Records from a collection:
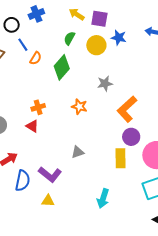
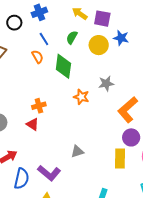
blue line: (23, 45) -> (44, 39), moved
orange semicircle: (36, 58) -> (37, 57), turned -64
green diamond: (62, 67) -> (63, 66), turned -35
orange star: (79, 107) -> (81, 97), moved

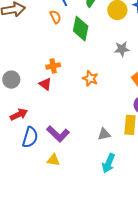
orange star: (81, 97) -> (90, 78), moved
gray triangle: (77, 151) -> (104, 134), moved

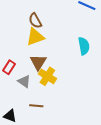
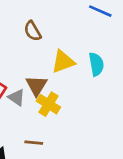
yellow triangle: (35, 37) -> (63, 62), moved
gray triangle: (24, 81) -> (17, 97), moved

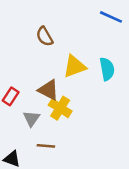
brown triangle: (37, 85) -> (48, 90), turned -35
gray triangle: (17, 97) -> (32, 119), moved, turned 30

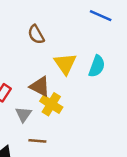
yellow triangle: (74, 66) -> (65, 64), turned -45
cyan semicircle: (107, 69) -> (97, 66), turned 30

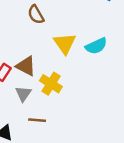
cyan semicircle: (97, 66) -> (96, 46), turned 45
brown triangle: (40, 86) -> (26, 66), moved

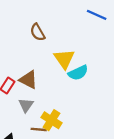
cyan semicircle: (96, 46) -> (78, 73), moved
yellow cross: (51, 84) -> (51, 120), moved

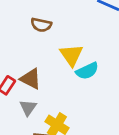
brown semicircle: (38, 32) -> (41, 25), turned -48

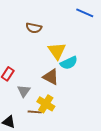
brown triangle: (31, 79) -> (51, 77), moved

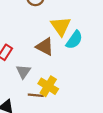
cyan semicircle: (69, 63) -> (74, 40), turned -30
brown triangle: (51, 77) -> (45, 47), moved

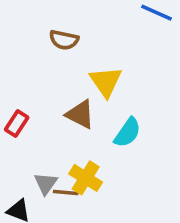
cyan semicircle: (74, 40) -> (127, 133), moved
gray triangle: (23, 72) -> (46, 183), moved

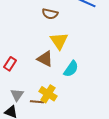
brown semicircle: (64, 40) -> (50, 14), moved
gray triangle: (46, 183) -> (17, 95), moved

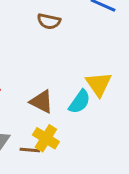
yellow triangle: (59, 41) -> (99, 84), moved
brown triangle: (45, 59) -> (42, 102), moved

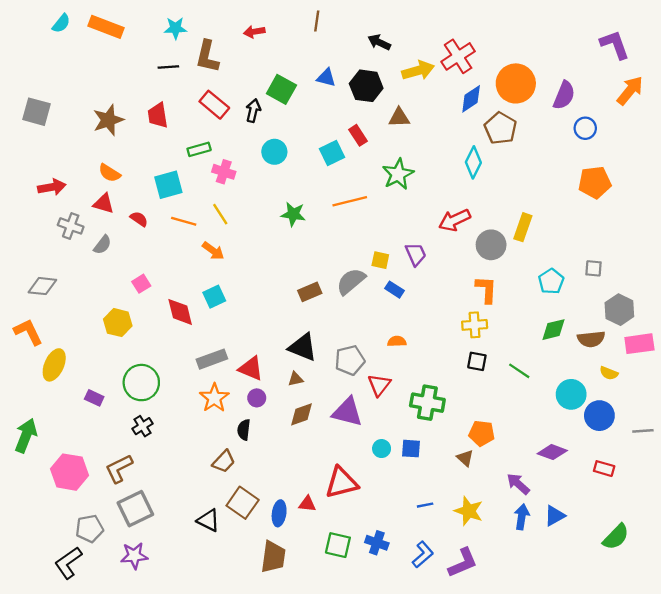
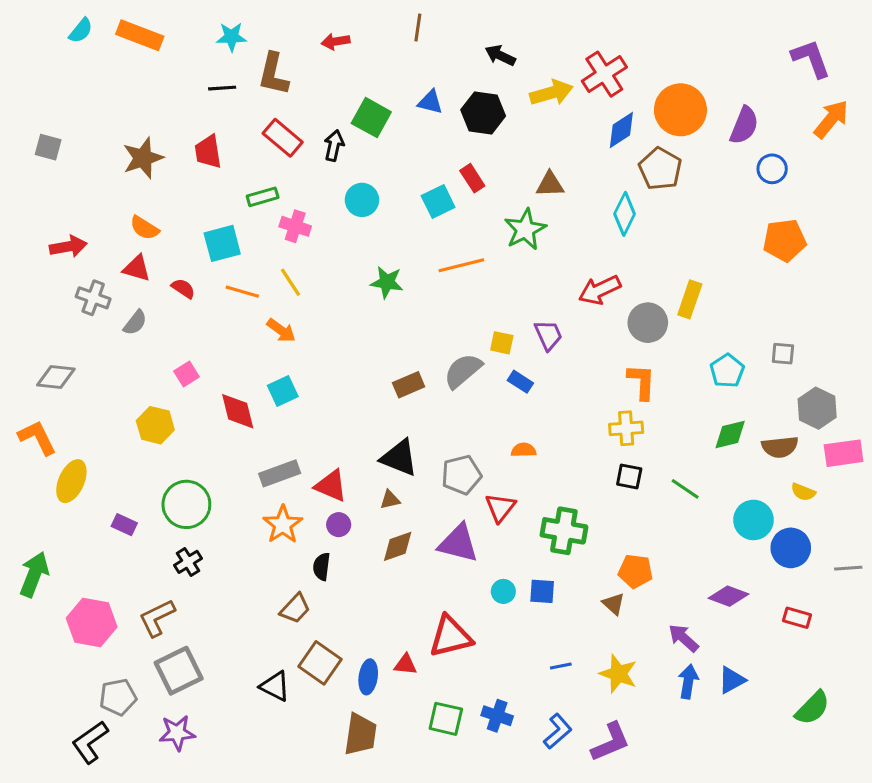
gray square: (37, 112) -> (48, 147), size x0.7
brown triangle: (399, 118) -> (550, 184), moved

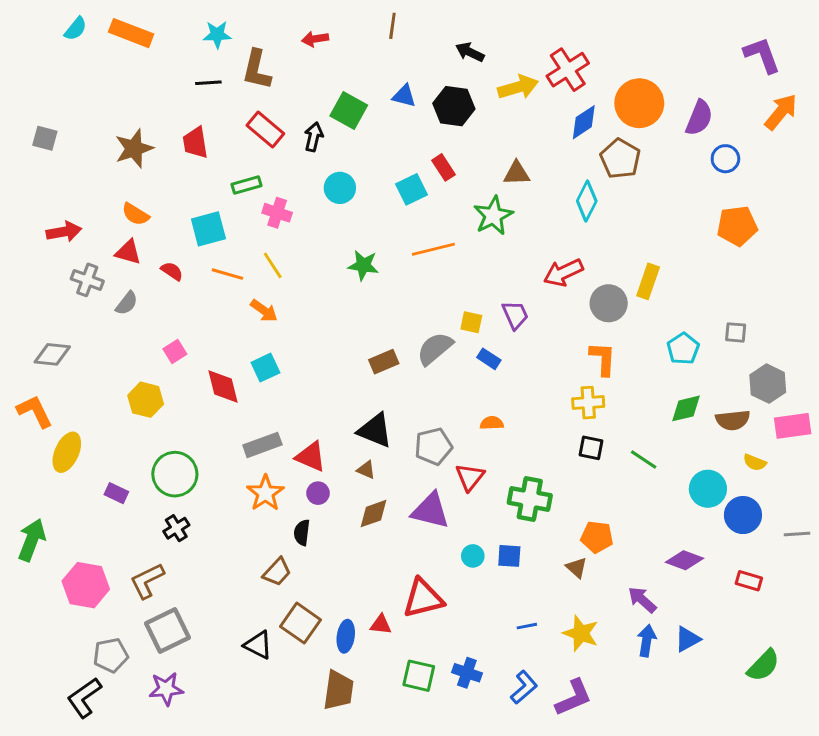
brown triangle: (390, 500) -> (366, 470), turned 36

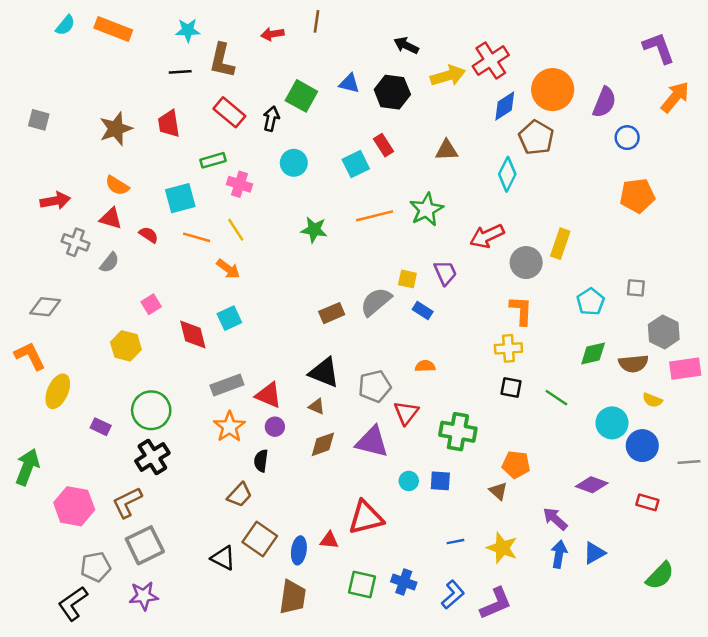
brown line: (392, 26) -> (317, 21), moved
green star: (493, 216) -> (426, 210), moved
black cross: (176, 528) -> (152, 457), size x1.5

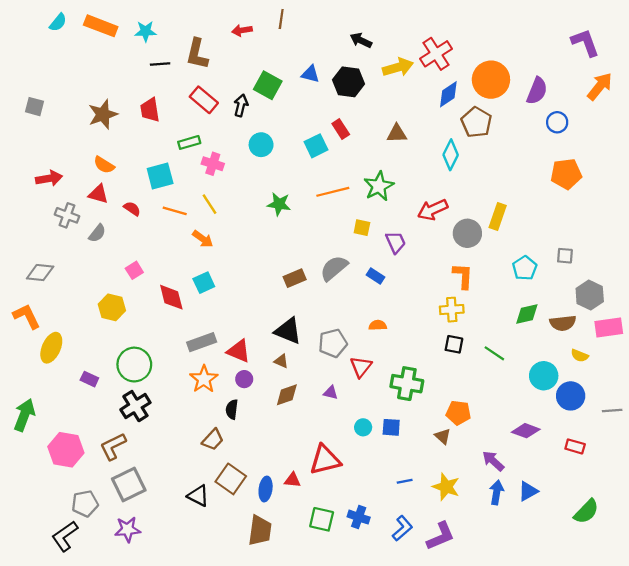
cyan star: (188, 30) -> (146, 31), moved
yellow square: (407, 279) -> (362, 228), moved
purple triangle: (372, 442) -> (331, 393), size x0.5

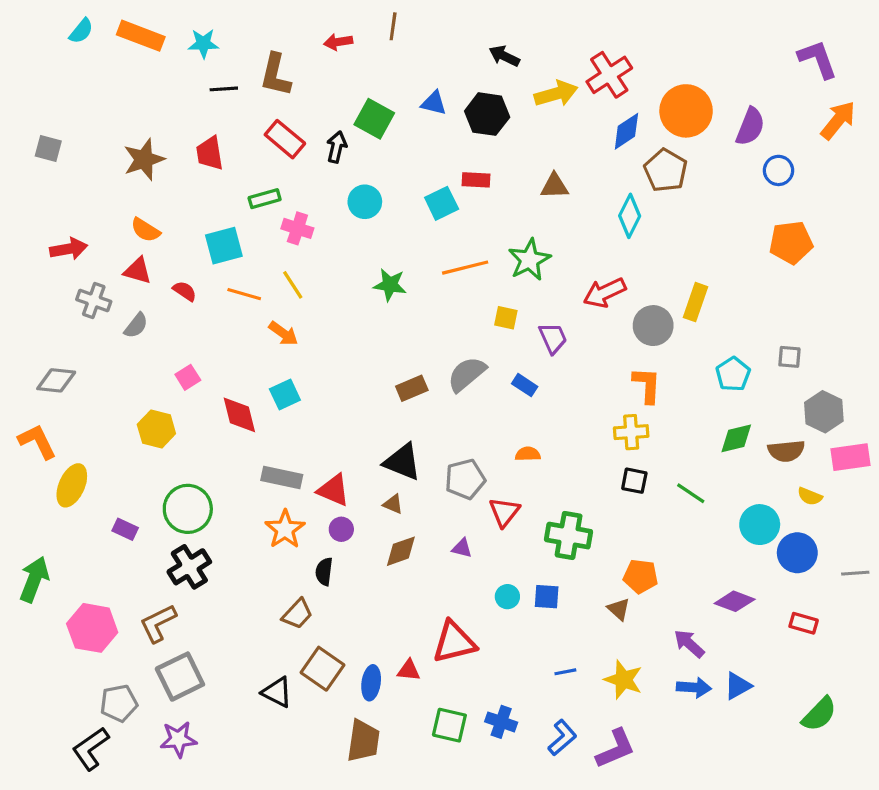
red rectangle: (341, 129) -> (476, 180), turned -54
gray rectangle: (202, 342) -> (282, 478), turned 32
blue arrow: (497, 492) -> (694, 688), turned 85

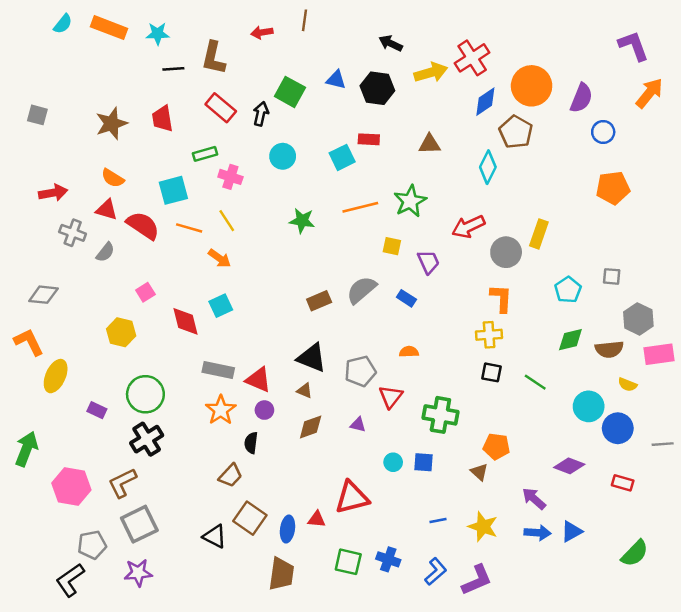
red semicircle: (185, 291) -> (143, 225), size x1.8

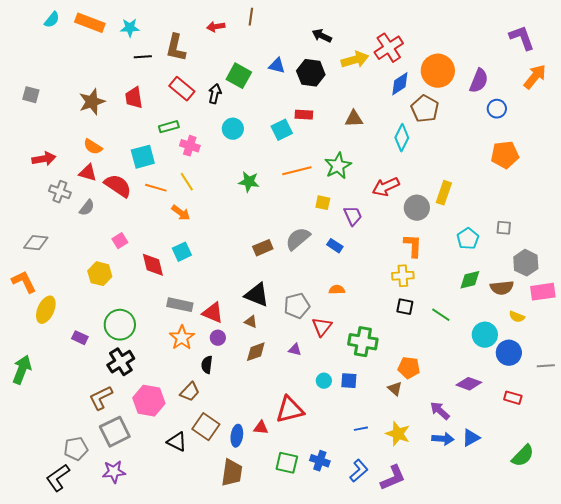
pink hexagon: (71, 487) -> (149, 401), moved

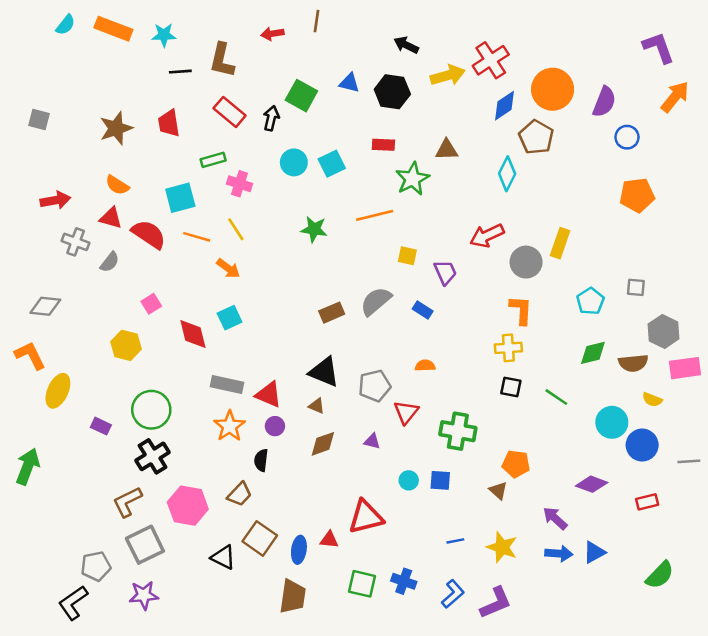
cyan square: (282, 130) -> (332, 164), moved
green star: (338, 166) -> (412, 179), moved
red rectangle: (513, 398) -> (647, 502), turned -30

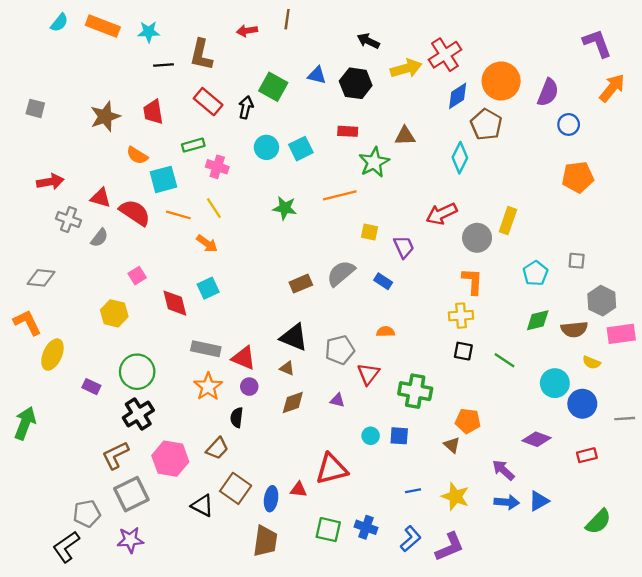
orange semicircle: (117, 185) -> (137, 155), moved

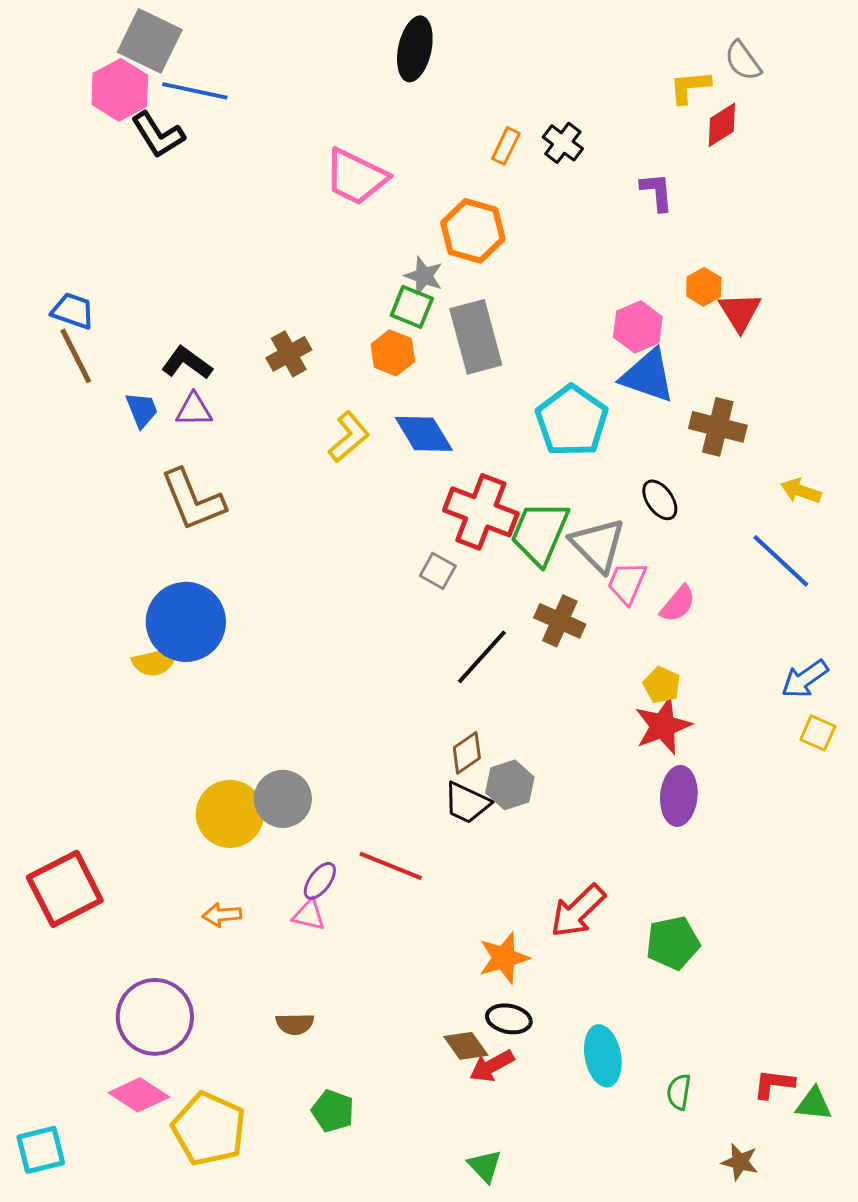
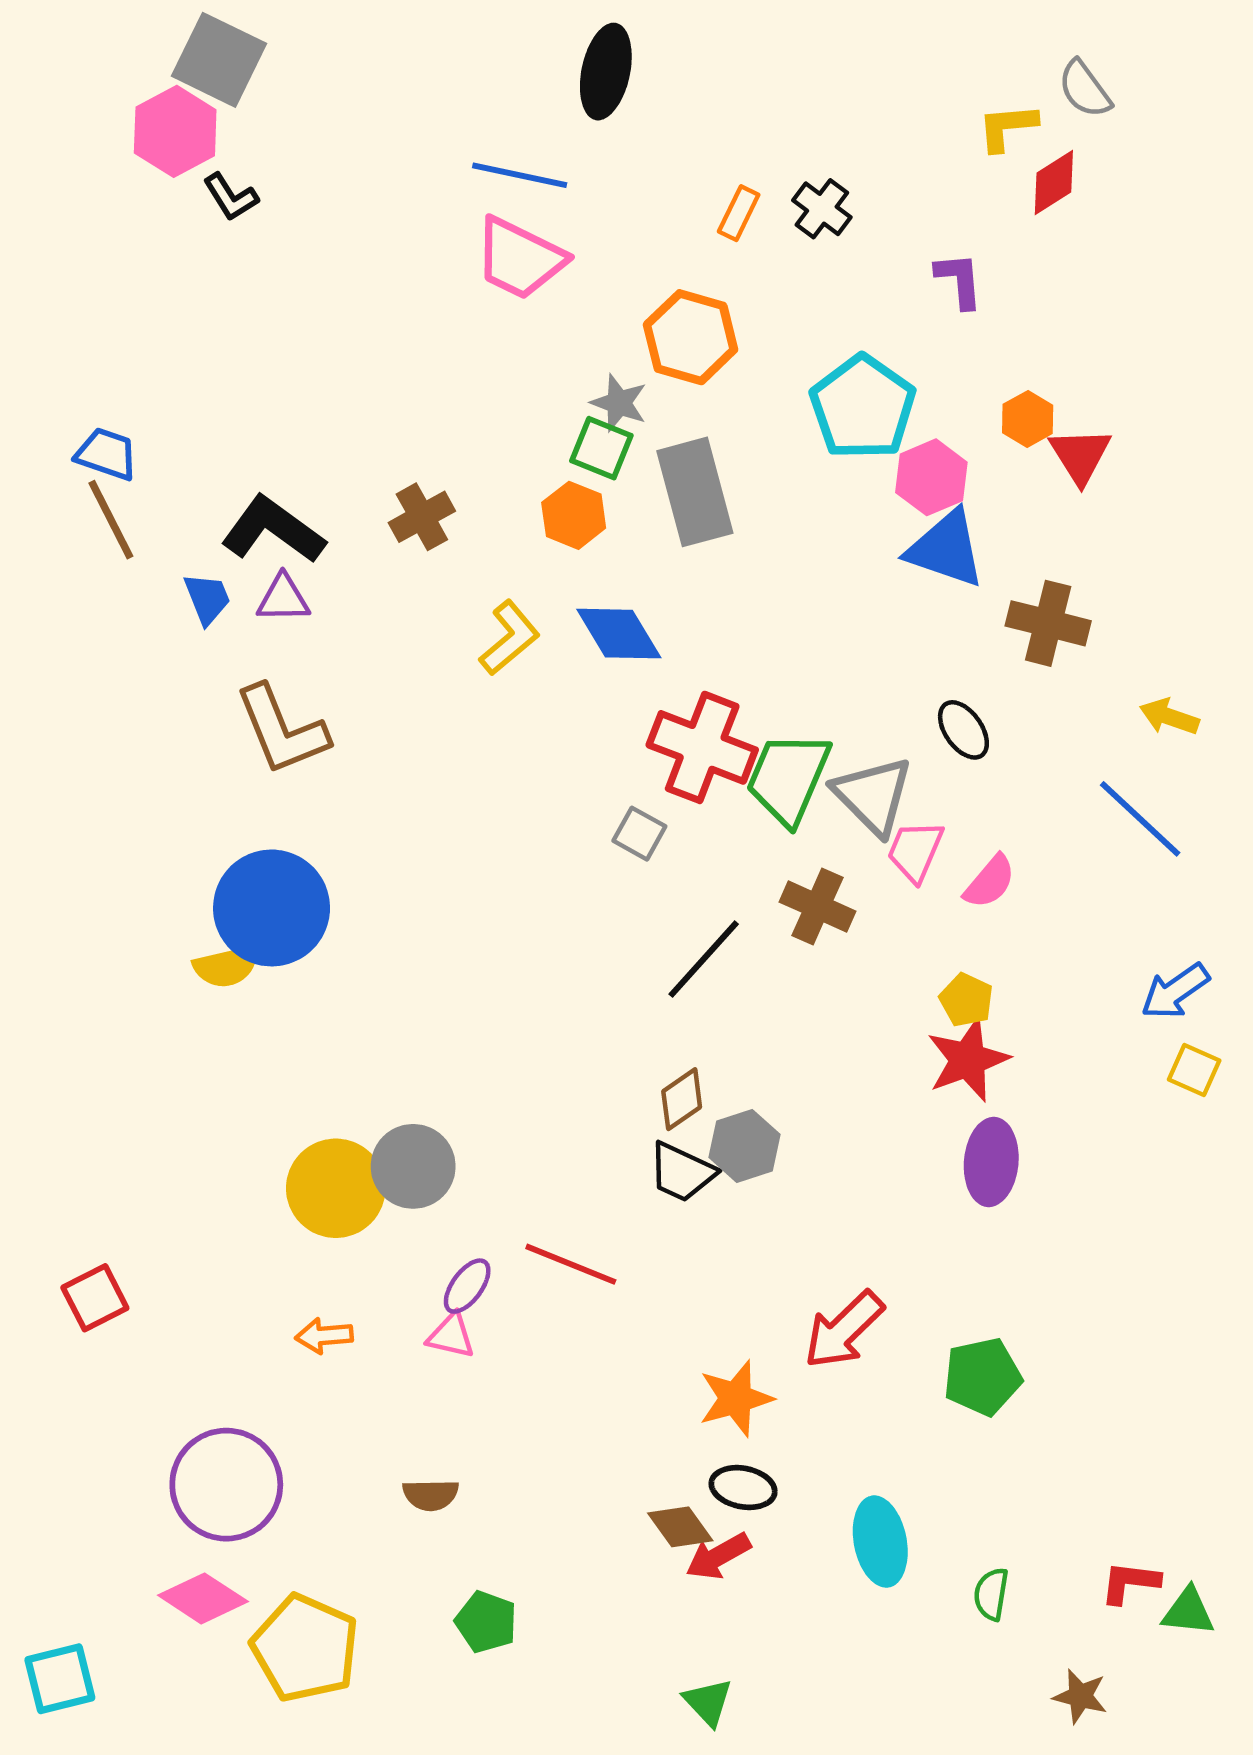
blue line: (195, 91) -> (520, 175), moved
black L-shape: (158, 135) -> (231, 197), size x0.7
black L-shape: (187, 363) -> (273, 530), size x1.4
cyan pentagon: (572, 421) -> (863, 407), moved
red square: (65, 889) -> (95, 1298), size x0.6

### Task description
Work from the entries above. Set down exactly and only the lines from the line with "orange star: (79, 107) -> (81, 97), moved" to the line with "gray triangle: (46, 183) -> (17, 95), moved", both included, and leave the pictures out.

### Written answer
orange star: (79, 107) -> (81, 97), moved

orange star: (81, 97) -> (90, 78), moved
gray triangle: (77, 151) -> (104, 134), moved

yellow triangle: (35, 37) -> (63, 62), moved
gray triangle: (24, 81) -> (17, 97), moved

brown triangle: (37, 85) -> (48, 90), turned -35
gray triangle: (17, 97) -> (32, 119), moved, turned 30

yellow triangle: (74, 66) -> (65, 64), turned -45
cyan semicircle: (107, 69) -> (97, 66), turned 30

cyan semicircle: (97, 66) -> (96, 46), turned 45
brown triangle: (40, 86) -> (26, 66), moved

cyan semicircle: (96, 46) -> (78, 73), moved
yellow cross: (51, 84) -> (51, 120), moved

brown semicircle: (38, 32) -> (41, 25), turned -48

brown triangle: (31, 79) -> (51, 77), moved

cyan semicircle: (69, 63) -> (74, 40), turned -30
brown triangle: (51, 77) -> (45, 47), moved

cyan semicircle: (74, 40) -> (127, 133), moved
gray triangle: (23, 72) -> (46, 183), moved

brown semicircle: (64, 40) -> (50, 14), moved
gray triangle: (46, 183) -> (17, 95), moved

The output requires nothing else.